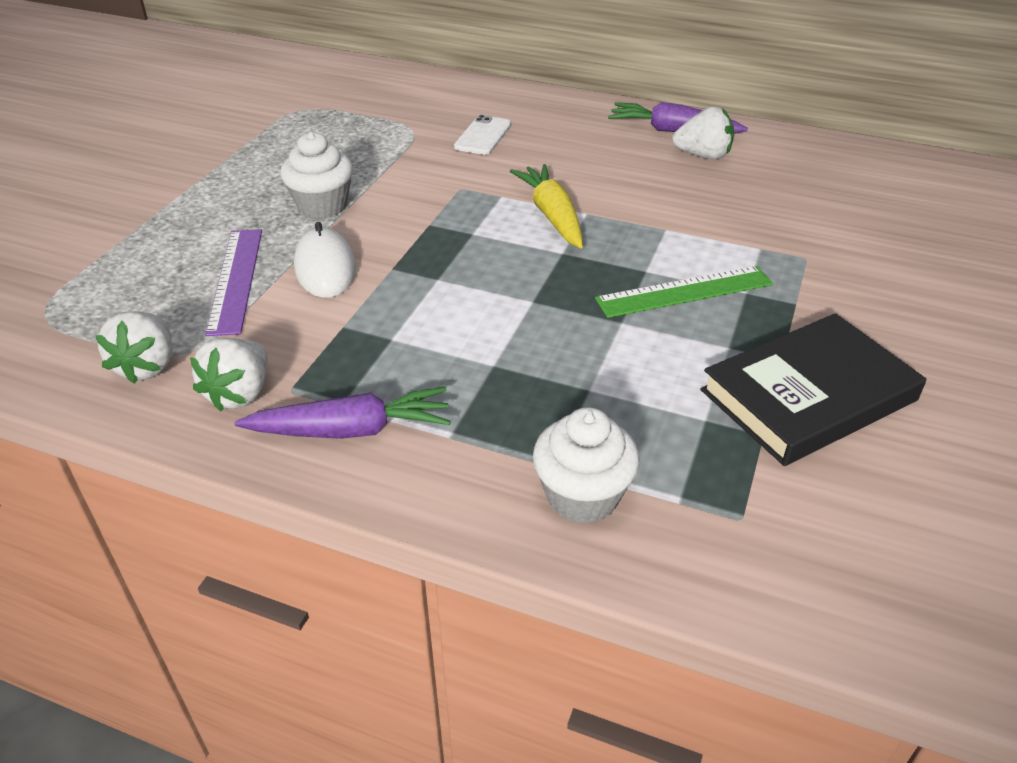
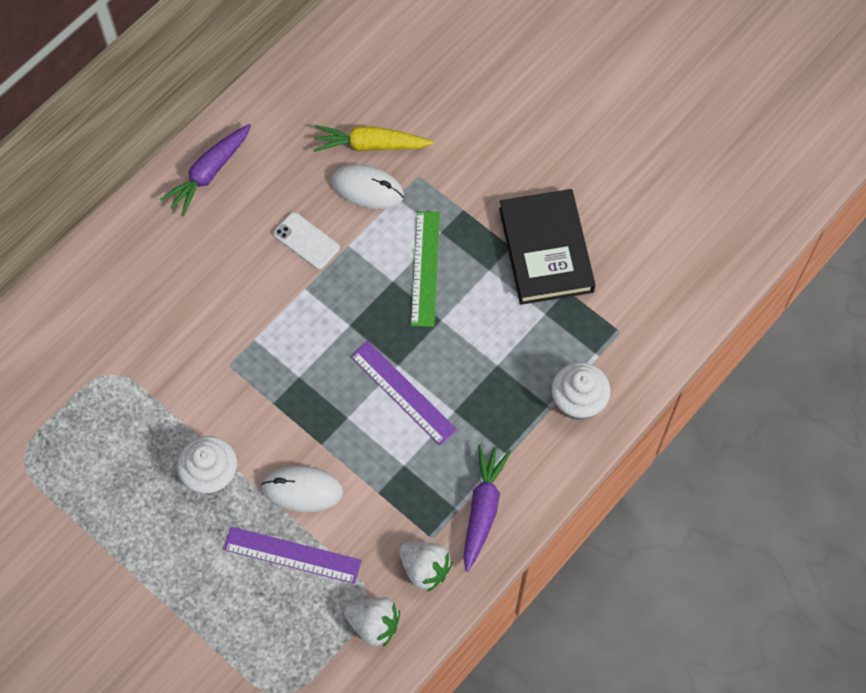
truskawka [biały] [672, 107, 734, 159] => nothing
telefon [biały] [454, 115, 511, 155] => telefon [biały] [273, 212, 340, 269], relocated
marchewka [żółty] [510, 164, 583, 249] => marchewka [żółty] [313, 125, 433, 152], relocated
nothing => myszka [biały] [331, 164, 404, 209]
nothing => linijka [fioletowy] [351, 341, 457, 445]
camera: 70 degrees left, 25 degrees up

════════════════════

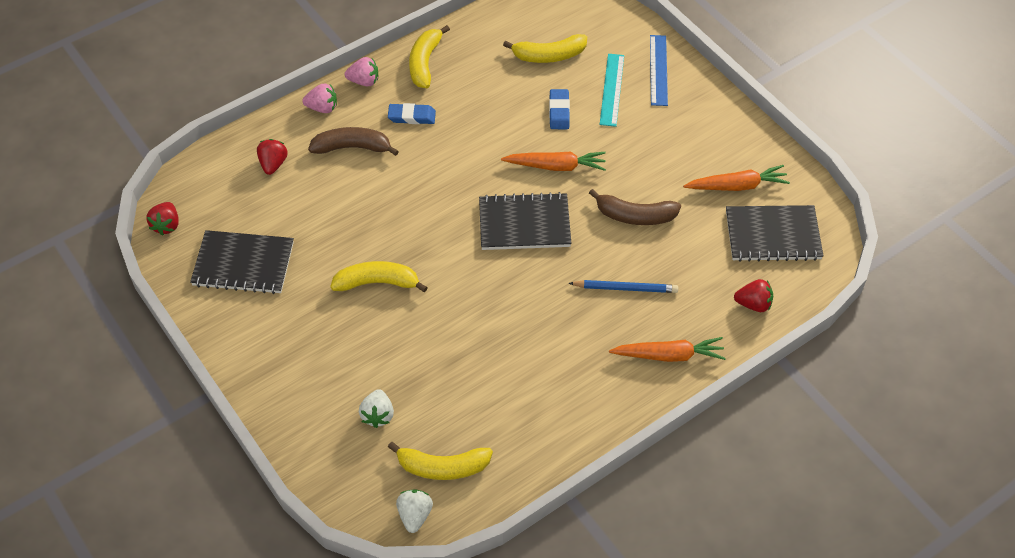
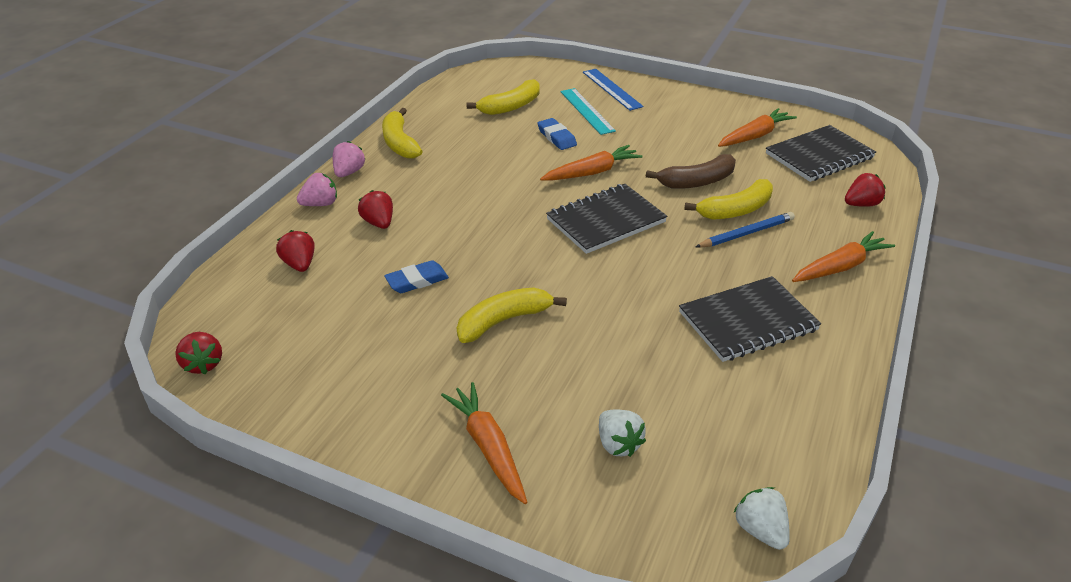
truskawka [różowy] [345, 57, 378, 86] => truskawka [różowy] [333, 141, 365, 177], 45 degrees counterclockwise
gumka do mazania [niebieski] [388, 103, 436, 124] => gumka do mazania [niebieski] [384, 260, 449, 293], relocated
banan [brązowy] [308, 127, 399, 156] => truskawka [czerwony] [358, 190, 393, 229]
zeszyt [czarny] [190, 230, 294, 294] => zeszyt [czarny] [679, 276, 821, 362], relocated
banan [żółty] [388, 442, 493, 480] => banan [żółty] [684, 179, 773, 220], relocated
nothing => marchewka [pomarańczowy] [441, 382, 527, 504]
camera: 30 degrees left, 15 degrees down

════════════════════

*Work order*: Find the word "żółty" in the entries above, then copy each line that holds it.

*Task solution*:
marchewka [żółty] [510, 164, 583, 249] => marchewka [żółty] [313, 125, 433, 152], relocated
banan [żółty] [388, 442, 493, 480] => banan [żółty] [684, 179, 773, 220], relocated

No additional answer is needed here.